__DATA FOR PROCESSING__
***

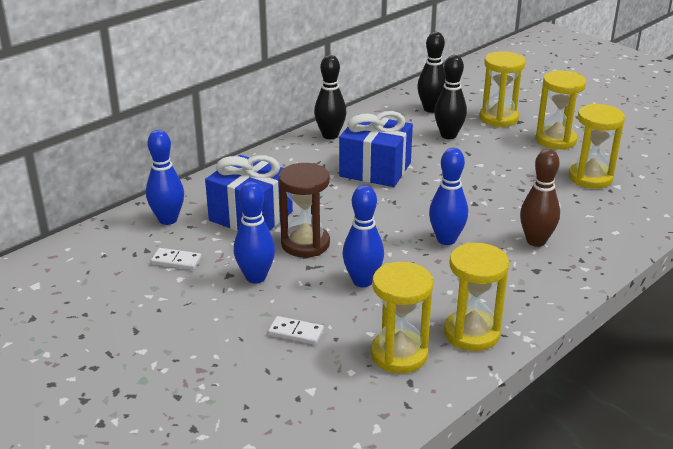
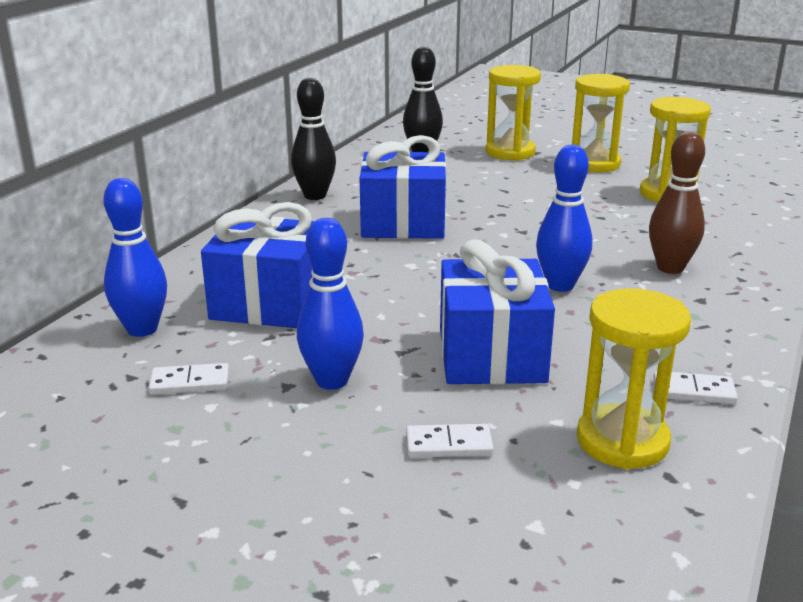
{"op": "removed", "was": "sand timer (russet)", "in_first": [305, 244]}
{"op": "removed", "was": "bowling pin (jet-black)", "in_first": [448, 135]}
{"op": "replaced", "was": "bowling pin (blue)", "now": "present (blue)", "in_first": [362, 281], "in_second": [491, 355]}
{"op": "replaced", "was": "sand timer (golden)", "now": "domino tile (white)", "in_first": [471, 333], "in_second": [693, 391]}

***

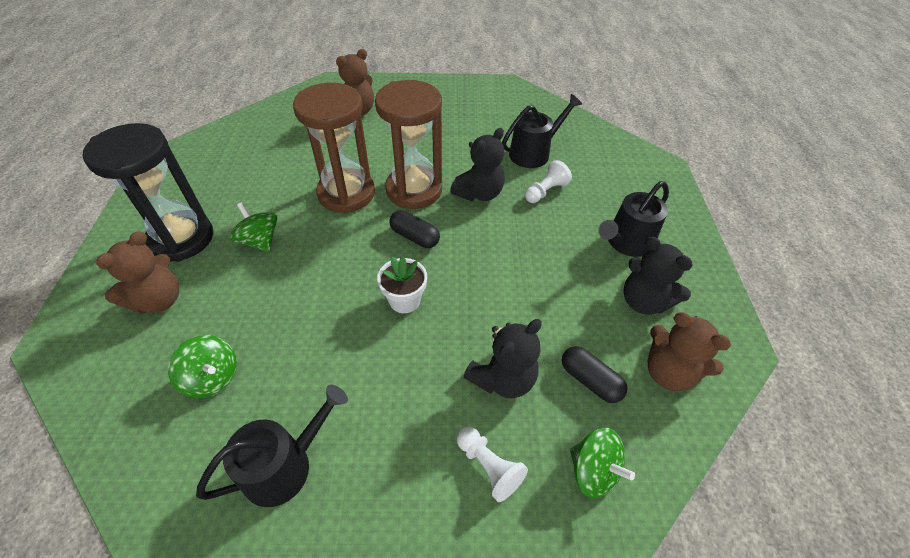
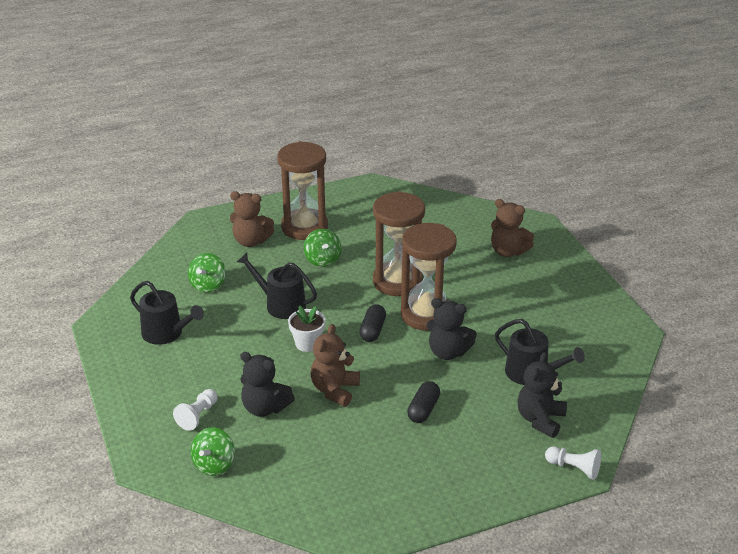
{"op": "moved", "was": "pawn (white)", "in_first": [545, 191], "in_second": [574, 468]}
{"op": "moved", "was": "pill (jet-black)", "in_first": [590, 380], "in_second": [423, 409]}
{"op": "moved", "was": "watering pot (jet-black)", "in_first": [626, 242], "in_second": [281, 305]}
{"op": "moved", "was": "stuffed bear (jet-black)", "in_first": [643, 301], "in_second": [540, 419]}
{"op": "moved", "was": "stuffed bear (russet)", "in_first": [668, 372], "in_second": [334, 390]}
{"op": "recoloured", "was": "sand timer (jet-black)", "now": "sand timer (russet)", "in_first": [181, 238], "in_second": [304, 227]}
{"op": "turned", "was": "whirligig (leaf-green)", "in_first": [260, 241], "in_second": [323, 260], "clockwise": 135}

***

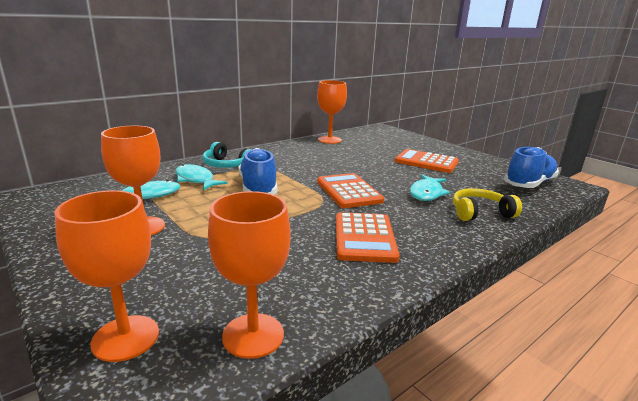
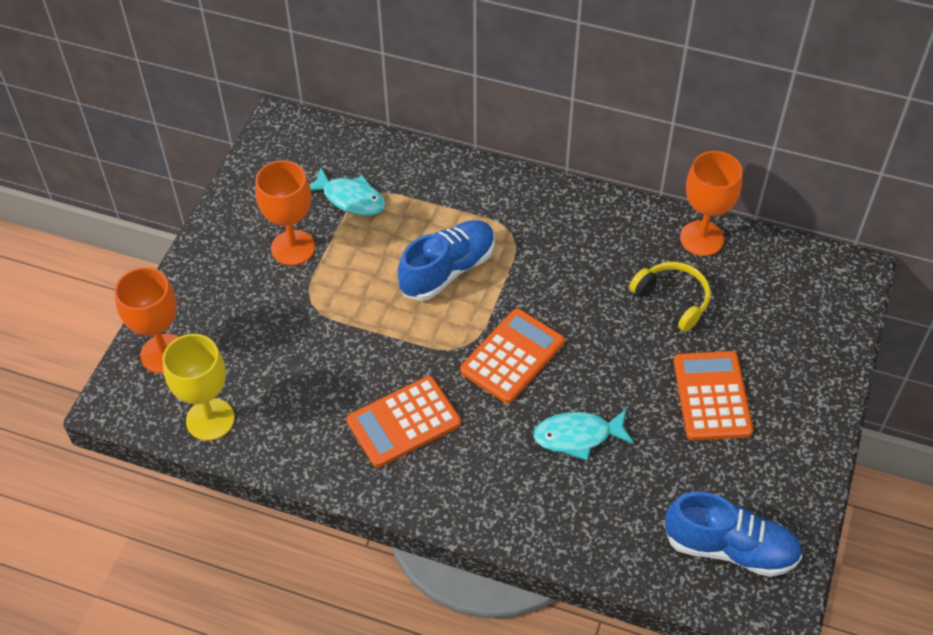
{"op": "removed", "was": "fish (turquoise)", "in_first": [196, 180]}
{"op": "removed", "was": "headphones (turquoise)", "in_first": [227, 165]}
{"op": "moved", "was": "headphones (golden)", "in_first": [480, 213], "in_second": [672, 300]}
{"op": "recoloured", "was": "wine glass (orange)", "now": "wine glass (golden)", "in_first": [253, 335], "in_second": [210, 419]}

***

__WHAT YOU SHOULD DO__
Please give the number of lines above that include the string "sand", with nothing added.

__RESULT OF THIS TASK__
3